━━ Data provided

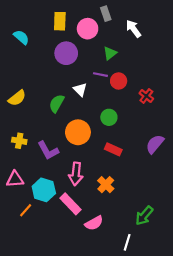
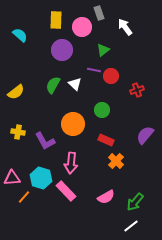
red cross: (146, 96) -> (137, 90), turned 32
green semicircle: (57, 103) -> (53, 85), moved
pink triangle: (15, 179) -> (12, 178), moved
orange cross: (106, 185) -> (116, 161), moved
pink semicircle: (94, 223) -> (106, 197), moved
white line: (127, 242) -> (131, 226), moved, turned 35

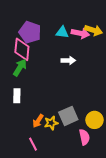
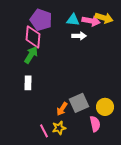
white arrow: (68, 60) -> (79, 36), moved
orange arrow: (38, 121) -> (62, 109), moved
yellow star: (51, 123) -> (59, 128), moved

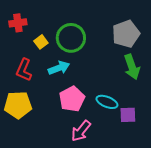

━━━━

• Requirement:
Lines in the data that include the word "cross" should all be copied.

• Completed exercise:
red cross: (146, 96) -> (137, 90), turned 32
orange cross: (106, 185) -> (116, 161), moved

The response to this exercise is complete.